Count the lines in the rows below that contain the string "kern", matching case. Reply with the number only.

◆ ITEMS:
▬▬▬▬▬▬

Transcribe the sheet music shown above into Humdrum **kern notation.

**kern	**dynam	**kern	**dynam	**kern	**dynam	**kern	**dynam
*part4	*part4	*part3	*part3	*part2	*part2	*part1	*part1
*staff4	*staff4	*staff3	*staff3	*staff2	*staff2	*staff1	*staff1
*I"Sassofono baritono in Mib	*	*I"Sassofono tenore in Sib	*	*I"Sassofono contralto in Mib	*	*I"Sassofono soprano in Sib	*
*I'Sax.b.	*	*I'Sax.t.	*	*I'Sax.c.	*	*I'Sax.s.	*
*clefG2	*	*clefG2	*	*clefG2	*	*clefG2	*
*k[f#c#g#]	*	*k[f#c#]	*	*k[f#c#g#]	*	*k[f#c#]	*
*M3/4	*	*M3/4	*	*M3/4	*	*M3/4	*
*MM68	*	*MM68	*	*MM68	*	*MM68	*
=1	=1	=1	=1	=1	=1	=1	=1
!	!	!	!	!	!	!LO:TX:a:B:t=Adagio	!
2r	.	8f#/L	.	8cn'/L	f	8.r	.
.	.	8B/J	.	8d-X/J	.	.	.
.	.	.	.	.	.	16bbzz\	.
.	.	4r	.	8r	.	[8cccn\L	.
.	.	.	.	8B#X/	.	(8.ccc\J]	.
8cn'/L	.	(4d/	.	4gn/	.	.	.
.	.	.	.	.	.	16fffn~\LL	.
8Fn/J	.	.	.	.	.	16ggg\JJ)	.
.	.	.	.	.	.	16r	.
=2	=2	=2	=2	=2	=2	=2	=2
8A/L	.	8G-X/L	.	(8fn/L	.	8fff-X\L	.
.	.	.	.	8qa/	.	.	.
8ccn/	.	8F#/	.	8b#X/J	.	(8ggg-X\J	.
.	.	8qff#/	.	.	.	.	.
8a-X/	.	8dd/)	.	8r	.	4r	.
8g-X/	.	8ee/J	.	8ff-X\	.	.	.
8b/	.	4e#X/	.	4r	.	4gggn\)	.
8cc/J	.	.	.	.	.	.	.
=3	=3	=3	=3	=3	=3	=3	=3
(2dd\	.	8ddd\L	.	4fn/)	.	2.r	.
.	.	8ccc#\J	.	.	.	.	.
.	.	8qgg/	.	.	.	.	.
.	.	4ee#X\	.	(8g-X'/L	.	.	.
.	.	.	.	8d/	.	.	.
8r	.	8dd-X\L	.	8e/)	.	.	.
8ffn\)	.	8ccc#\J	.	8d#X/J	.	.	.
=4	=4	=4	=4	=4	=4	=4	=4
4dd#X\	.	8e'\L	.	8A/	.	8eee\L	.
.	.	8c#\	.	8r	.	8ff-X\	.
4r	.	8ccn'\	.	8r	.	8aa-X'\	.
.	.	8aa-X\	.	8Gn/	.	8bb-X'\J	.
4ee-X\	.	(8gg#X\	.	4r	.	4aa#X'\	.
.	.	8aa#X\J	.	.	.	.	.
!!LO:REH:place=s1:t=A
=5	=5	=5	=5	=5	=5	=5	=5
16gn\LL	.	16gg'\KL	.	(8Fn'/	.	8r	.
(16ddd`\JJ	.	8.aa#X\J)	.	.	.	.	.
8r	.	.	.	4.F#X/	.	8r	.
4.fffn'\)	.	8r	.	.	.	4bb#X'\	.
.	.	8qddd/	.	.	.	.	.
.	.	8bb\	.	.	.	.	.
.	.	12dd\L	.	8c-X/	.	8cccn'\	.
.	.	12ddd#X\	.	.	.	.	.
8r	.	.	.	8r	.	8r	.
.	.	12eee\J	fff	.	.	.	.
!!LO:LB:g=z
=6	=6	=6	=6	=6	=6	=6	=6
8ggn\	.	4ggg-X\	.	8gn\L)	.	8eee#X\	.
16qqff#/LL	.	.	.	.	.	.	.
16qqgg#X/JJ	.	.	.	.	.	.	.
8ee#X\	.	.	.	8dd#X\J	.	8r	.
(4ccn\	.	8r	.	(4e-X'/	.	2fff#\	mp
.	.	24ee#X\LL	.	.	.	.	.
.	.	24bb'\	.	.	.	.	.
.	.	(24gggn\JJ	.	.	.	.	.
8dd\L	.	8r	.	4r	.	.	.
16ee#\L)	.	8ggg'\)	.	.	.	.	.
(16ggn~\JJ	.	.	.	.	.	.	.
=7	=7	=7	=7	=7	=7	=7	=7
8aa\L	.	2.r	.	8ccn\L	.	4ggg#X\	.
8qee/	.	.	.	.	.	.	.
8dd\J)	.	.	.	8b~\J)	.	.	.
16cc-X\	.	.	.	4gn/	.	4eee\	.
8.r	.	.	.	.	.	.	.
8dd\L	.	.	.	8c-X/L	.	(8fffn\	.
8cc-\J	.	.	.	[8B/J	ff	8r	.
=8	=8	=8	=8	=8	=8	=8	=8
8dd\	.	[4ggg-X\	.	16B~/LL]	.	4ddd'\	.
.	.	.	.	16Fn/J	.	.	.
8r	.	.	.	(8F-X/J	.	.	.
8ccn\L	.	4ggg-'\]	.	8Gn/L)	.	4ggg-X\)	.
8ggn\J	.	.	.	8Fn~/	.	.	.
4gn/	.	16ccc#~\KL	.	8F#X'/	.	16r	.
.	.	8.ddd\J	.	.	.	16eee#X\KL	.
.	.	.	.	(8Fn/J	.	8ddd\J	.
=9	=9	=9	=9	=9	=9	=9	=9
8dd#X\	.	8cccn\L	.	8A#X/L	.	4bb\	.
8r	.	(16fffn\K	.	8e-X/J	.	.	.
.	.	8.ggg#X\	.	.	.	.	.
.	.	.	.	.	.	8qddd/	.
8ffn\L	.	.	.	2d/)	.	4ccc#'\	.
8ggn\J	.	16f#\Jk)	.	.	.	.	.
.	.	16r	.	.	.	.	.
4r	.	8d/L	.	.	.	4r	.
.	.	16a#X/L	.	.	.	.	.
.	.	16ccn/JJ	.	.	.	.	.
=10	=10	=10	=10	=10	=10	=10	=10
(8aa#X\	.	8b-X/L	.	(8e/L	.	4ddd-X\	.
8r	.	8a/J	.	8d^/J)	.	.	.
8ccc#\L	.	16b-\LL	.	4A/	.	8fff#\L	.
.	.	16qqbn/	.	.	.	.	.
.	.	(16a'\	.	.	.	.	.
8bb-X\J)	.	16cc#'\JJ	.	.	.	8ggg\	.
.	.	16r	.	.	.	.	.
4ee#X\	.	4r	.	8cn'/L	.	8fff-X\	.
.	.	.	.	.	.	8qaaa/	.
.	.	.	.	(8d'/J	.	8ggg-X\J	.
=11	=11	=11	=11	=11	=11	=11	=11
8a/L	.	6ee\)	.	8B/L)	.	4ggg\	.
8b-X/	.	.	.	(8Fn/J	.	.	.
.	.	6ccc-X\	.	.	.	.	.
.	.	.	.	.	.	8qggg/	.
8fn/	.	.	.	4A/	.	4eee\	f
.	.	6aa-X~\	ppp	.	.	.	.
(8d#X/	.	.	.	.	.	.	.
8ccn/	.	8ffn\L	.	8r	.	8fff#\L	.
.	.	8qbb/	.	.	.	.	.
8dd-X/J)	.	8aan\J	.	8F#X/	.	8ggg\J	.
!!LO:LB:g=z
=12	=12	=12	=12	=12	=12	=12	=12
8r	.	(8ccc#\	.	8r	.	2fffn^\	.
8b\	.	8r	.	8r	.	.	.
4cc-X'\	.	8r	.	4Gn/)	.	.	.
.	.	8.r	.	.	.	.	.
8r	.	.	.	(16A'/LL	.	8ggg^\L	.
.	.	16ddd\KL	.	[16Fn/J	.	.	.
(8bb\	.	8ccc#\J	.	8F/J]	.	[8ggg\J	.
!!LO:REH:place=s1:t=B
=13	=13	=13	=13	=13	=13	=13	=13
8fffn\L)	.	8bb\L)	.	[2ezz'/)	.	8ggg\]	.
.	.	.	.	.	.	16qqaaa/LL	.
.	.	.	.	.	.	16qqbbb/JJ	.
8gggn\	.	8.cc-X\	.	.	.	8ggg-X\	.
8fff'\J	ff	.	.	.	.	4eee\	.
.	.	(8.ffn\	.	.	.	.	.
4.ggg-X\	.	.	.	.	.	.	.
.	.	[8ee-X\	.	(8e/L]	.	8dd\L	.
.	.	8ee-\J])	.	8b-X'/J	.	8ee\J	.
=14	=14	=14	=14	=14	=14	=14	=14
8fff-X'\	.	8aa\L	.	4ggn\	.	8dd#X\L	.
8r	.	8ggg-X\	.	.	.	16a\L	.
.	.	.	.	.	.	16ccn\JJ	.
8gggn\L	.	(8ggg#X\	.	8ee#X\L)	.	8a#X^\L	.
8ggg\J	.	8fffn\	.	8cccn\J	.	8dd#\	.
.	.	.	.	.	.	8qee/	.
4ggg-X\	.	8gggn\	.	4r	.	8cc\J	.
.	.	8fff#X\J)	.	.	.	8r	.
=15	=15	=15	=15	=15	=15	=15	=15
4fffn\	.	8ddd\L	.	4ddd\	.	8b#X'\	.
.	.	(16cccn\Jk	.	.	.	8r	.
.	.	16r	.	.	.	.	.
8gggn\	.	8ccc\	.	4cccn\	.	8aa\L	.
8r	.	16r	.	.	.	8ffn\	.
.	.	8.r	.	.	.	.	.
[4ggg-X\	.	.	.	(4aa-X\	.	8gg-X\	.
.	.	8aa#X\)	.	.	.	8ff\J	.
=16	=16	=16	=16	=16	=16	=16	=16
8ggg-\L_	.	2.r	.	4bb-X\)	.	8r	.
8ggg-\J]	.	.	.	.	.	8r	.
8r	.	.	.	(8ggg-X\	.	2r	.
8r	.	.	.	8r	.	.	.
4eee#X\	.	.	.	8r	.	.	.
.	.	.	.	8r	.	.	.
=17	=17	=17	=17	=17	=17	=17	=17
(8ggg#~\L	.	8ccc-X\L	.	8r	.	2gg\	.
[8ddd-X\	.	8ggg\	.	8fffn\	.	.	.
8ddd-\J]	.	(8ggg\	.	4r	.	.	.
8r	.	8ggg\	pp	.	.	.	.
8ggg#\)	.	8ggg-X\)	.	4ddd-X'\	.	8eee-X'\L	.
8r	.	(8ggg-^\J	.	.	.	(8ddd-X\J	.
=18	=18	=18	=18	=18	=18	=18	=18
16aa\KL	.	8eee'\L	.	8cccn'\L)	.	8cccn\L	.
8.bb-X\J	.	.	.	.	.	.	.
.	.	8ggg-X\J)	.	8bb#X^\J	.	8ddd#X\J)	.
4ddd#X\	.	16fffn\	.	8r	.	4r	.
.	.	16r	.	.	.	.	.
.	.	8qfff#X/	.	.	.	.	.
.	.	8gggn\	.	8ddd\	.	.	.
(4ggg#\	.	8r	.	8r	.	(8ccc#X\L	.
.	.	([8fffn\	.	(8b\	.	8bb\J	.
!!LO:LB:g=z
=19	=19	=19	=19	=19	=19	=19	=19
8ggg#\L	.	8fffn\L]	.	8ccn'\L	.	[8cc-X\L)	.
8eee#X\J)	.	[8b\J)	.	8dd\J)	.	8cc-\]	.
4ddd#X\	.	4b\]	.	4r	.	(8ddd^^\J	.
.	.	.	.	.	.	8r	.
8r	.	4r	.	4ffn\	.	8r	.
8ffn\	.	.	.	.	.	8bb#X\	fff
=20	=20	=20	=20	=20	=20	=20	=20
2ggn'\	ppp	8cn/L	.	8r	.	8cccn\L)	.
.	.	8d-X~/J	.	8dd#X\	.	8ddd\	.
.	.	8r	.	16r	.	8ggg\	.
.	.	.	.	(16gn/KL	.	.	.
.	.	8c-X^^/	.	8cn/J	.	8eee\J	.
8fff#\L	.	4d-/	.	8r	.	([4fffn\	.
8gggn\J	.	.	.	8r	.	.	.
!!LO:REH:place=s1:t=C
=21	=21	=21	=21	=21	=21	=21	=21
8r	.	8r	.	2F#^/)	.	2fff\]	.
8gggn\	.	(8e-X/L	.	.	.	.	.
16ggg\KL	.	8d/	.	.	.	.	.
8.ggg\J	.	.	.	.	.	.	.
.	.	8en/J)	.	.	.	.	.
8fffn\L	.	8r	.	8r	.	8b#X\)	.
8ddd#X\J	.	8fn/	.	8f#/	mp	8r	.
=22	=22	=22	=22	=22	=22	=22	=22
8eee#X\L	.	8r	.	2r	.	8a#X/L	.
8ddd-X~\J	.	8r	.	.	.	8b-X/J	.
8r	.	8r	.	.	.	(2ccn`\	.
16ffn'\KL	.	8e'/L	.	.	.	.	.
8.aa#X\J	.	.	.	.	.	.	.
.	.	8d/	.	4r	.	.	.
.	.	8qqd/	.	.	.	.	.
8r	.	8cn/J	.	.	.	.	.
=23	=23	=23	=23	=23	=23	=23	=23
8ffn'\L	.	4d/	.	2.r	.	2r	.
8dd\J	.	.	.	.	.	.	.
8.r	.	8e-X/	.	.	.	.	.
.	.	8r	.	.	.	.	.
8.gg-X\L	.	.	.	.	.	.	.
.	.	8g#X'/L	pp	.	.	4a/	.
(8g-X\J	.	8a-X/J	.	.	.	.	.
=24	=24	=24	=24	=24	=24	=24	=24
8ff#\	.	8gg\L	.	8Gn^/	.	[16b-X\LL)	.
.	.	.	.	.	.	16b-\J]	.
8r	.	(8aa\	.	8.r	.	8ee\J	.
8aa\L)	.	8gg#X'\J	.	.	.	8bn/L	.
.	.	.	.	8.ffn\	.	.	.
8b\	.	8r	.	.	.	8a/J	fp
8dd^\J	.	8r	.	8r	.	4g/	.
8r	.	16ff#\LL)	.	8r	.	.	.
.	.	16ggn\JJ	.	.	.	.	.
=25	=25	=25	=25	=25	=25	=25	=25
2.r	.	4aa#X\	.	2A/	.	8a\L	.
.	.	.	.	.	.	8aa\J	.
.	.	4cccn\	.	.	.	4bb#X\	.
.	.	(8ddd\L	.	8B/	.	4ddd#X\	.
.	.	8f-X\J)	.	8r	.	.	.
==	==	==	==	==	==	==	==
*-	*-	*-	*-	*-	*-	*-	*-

▬▬▬▬▬▬

◆ OUTPUT OF THE EXERCISE:
2